* _Records for this task_
▬▬▬

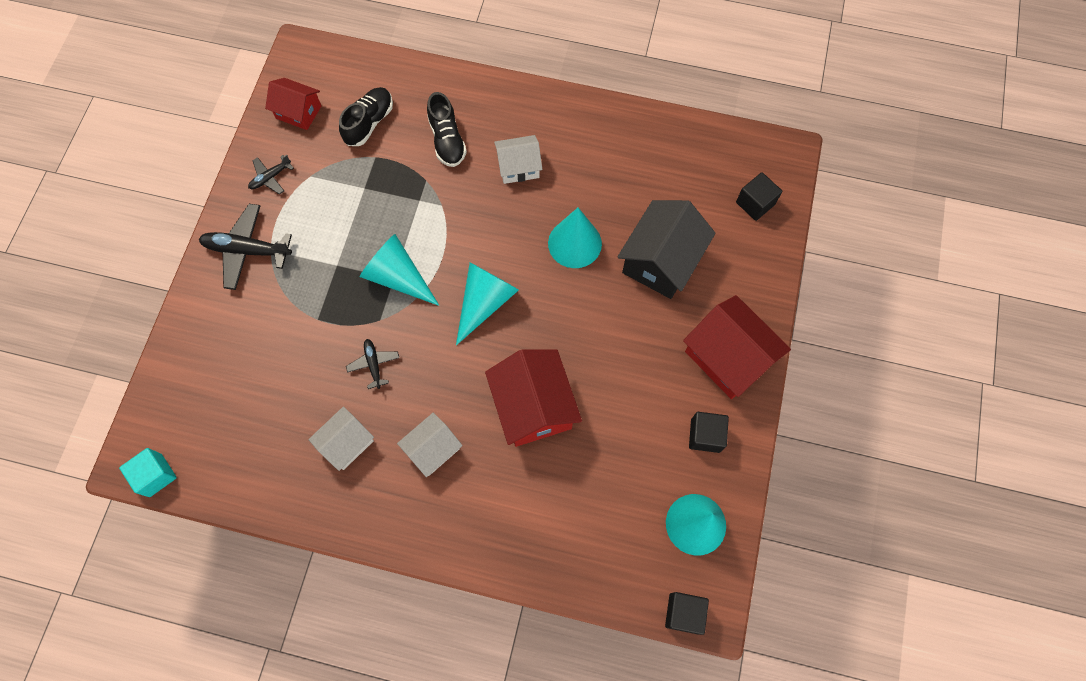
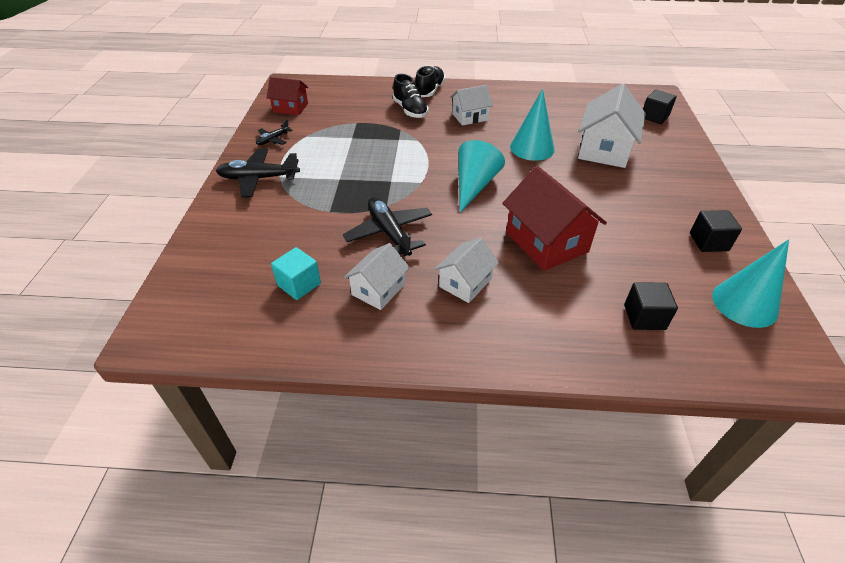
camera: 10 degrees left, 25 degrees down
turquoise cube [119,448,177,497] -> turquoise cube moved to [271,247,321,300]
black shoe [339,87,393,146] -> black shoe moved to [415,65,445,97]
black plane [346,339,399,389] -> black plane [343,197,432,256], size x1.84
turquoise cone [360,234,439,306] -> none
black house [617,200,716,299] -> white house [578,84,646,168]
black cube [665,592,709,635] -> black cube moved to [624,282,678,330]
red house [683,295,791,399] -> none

▬▬▬

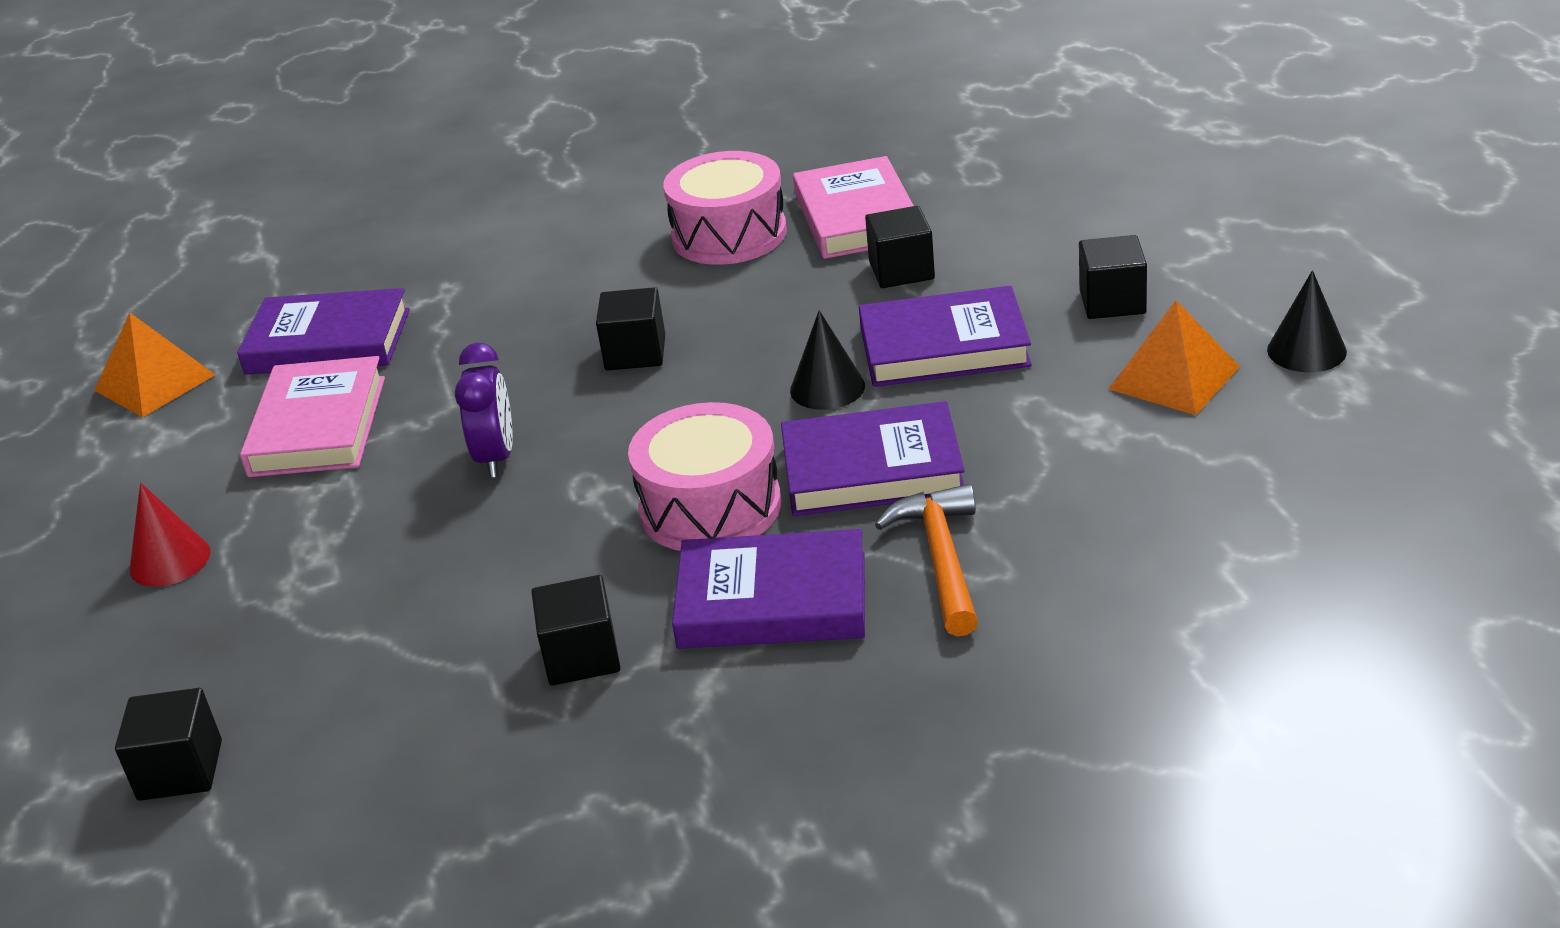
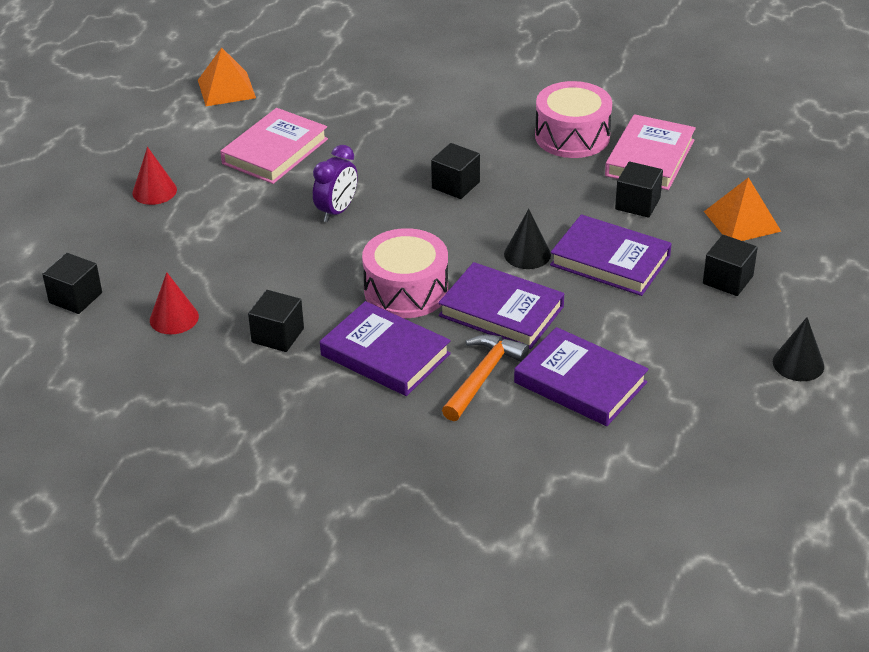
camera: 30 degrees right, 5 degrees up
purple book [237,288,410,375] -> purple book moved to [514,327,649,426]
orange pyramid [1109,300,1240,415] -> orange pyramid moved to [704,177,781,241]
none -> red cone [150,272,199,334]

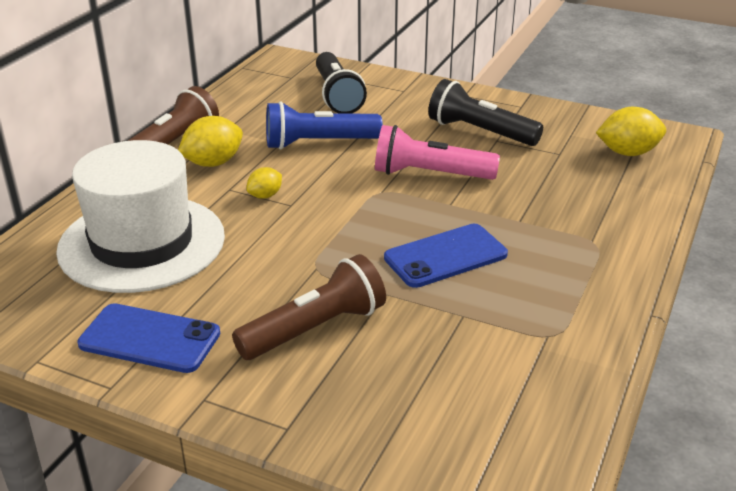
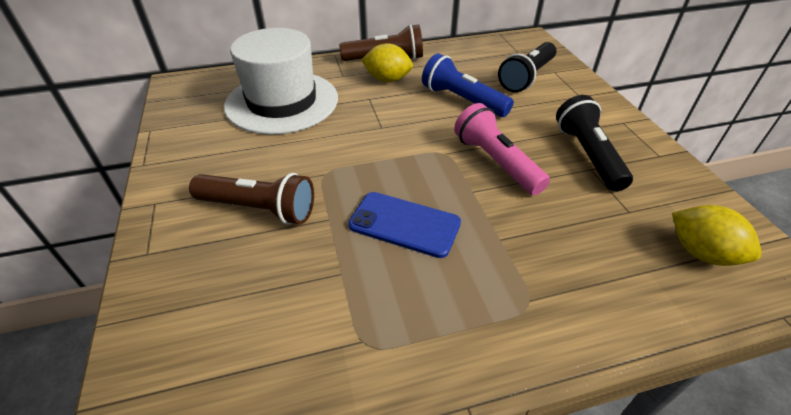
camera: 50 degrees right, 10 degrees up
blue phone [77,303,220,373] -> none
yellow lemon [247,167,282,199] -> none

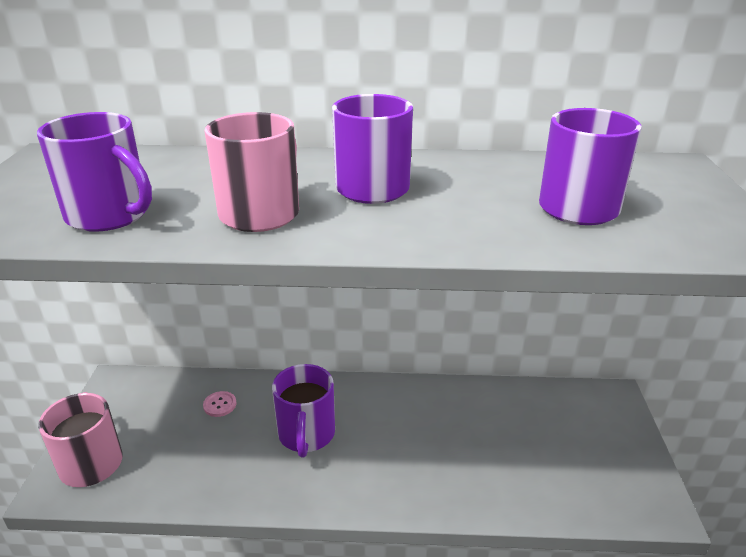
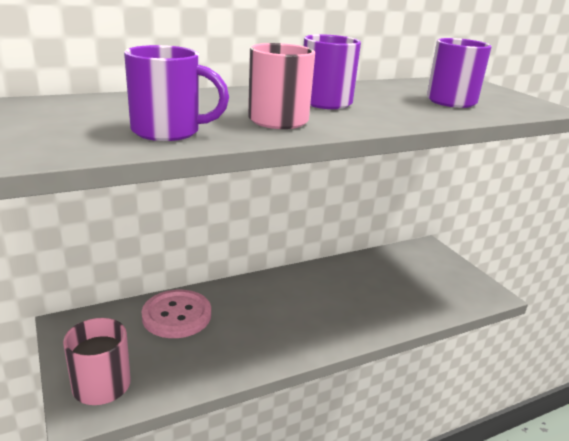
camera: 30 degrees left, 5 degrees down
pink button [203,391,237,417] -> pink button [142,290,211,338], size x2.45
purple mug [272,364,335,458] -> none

▬▬▬

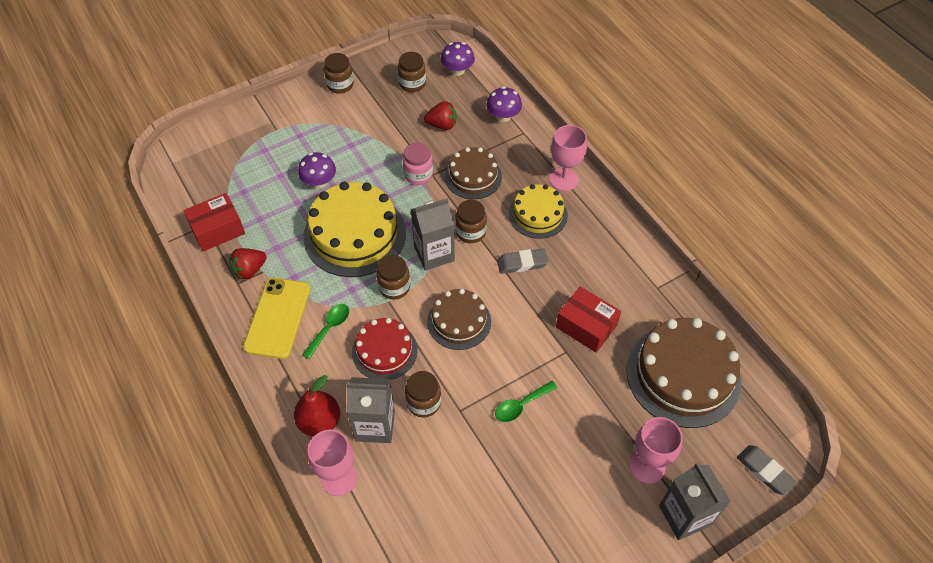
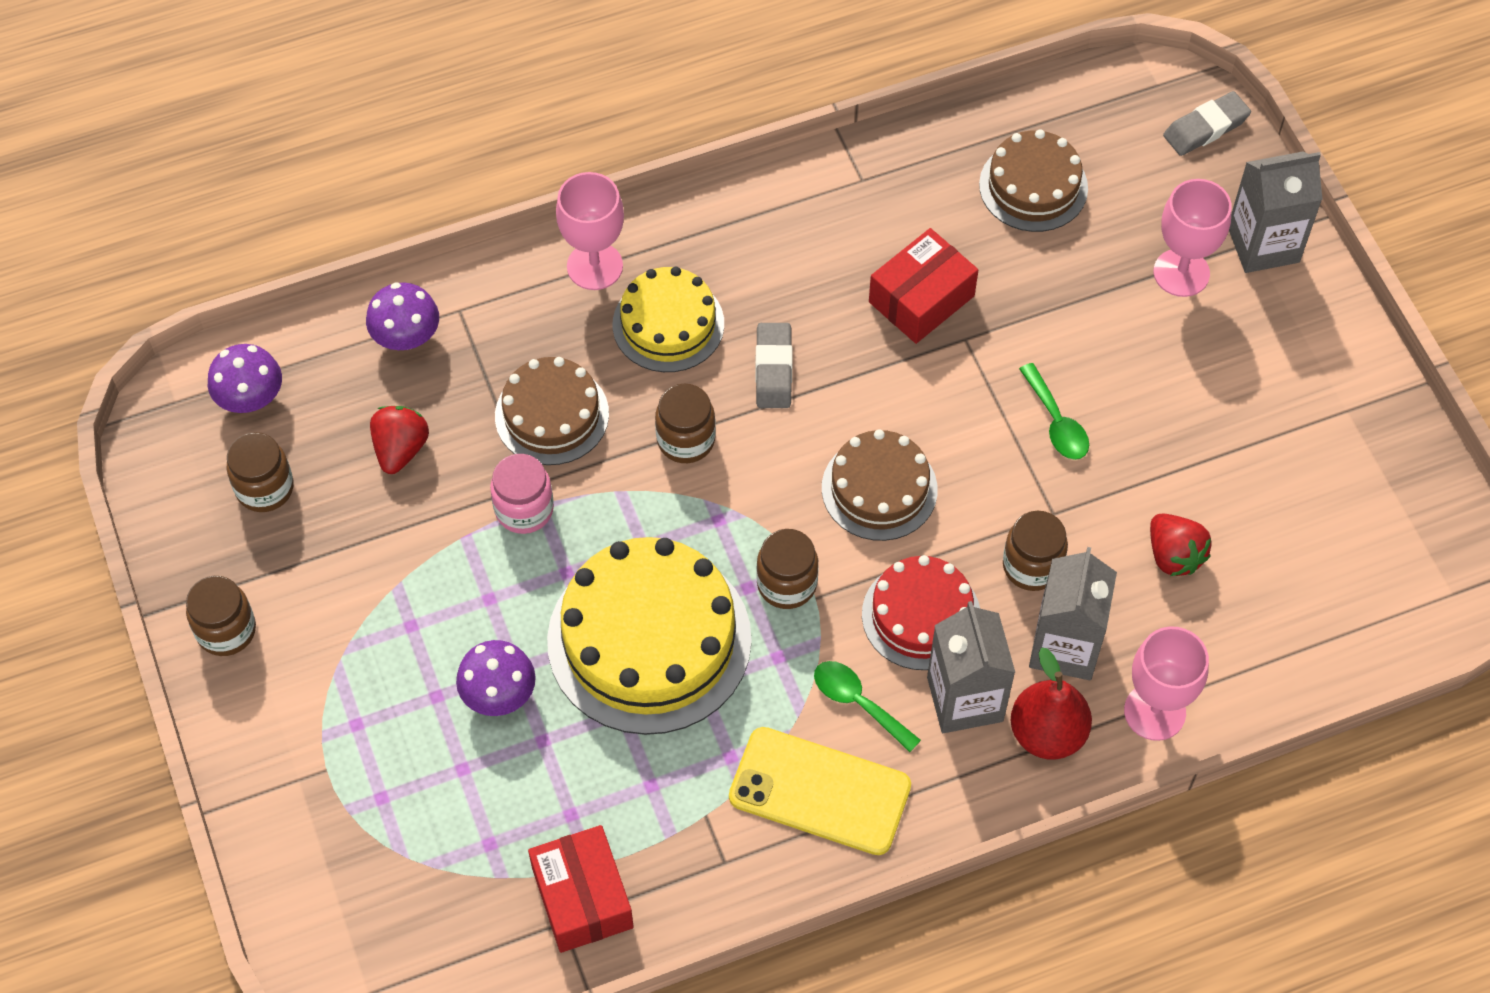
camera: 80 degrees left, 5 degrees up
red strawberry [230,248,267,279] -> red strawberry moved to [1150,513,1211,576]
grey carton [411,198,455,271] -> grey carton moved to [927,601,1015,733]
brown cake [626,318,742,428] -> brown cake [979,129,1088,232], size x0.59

▬▬▬

* _Task goal_
All that should be printed is the run of lines above from the one with "camera: 50 degrees right, 10 degrees up" through the one with "purple mug [272,364,335,458] -> none", both included, exactly as given, with pictures left out.

* _Solution for this task_
camera: 50 degrees right, 10 degrees up
blue phone [77,303,220,373] -> none
yellow lemon [247,167,282,199] -> none

camera: 30 degrees left, 5 degrees down
pink button [203,391,237,417] -> pink button [142,290,211,338], size x2.45
purple mug [272,364,335,458] -> none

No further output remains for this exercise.